**WHAT YOU NEED TO DO**
Images excepted, the data below must be repeated exactly.

*** Opening of PROVIDED MATERIAL ***

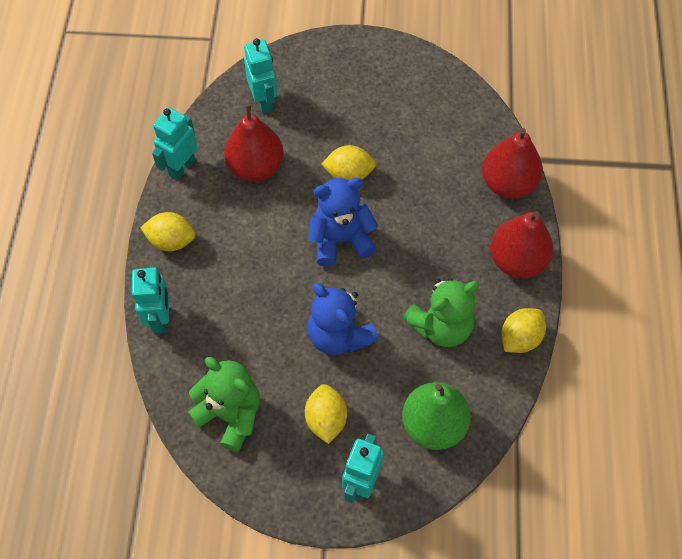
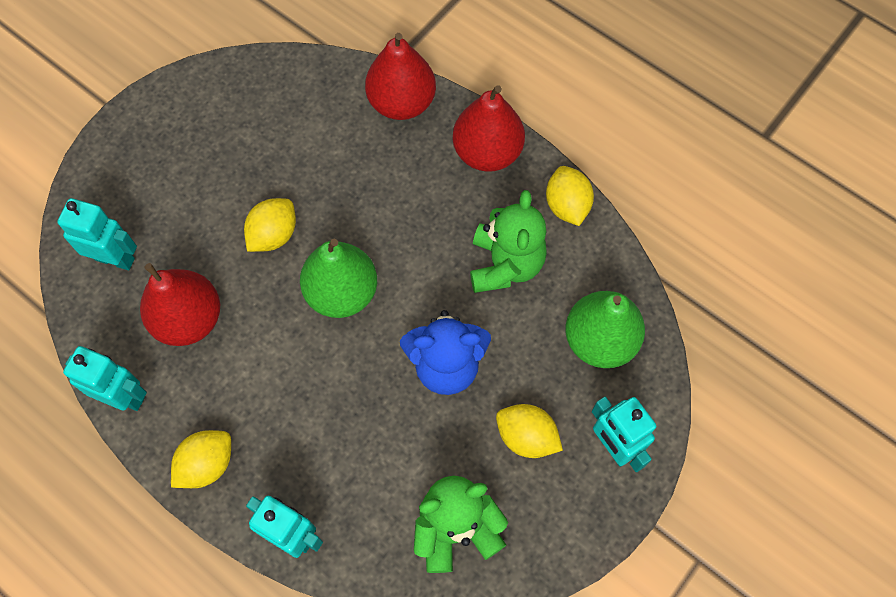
camera: 55 degrees left, 5 degrees up
(181, 167) = (124, 396): turquoise robot -> turquoise robot turned 135 degrees clockwise
(340, 240) = (342, 292): blue teddy bear -> green pear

*** Close of PROVIDED MATERIAL ***

**EXERCISE ANSWER**
camera: 55 degrees left, 5 degrees up
(181, 167) = (124, 396): turquoise robot -> turquoise robot turned 135 degrees clockwise
(340, 240) = (342, 292): blue teddy bear -> green pear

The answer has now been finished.